### TASK TO CARRY OUT
Reproduce every entry below precisely; do not include the pictures.

### DATA PROVIDED
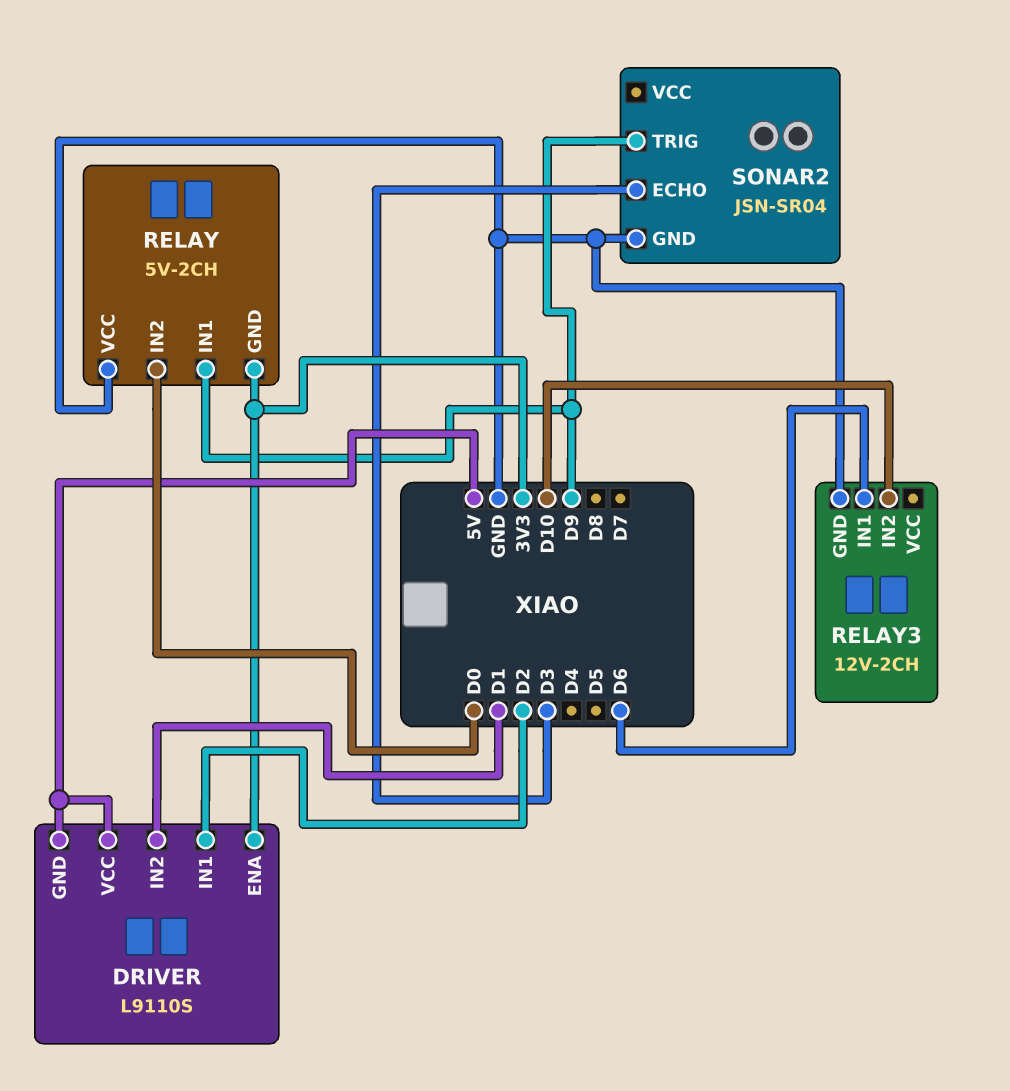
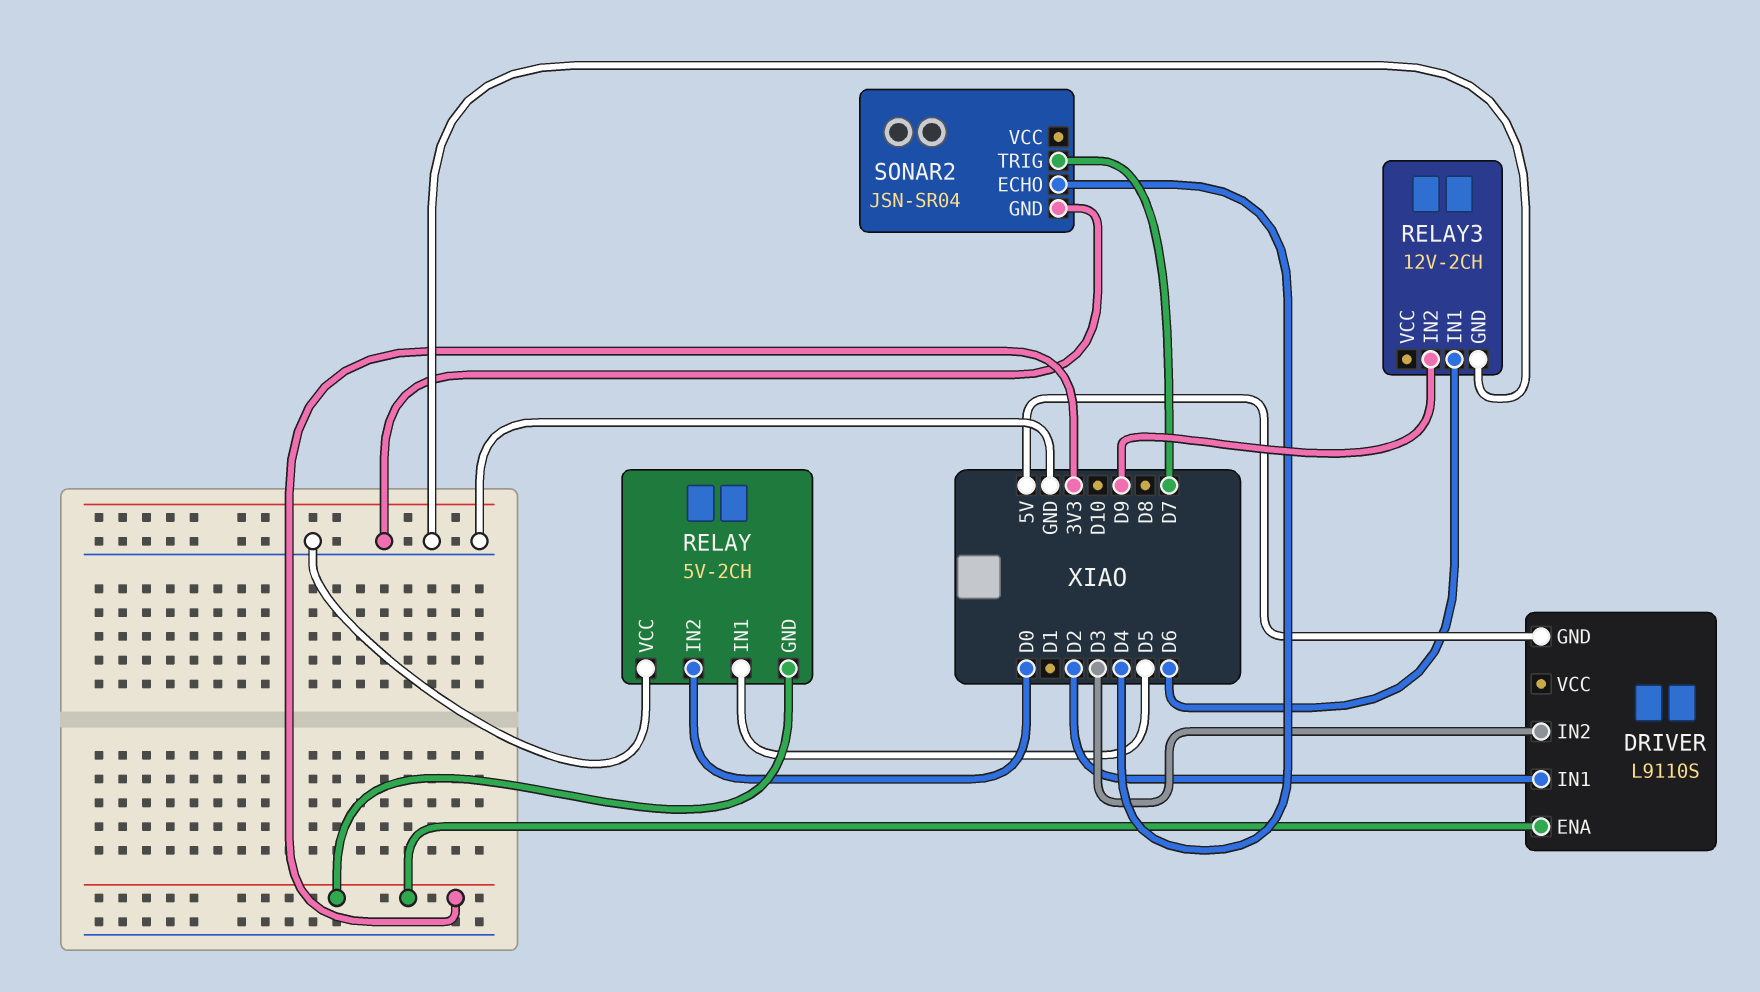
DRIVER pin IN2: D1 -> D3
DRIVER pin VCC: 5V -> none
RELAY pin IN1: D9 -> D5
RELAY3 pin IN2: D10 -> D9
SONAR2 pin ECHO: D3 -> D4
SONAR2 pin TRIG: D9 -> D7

### ANSWER TO THIS PROBLEM
DRIVER pin IN2: D1 -> D3
DRIVER pin VCC: 5V -> none
RELAY pin IN1: D9 -> D5
RELAY3 pin IN2: D10 -> D9
SONAR2 pin ECHO: D3 -> D4
SONAR2 pin TRIG: D9 -> D7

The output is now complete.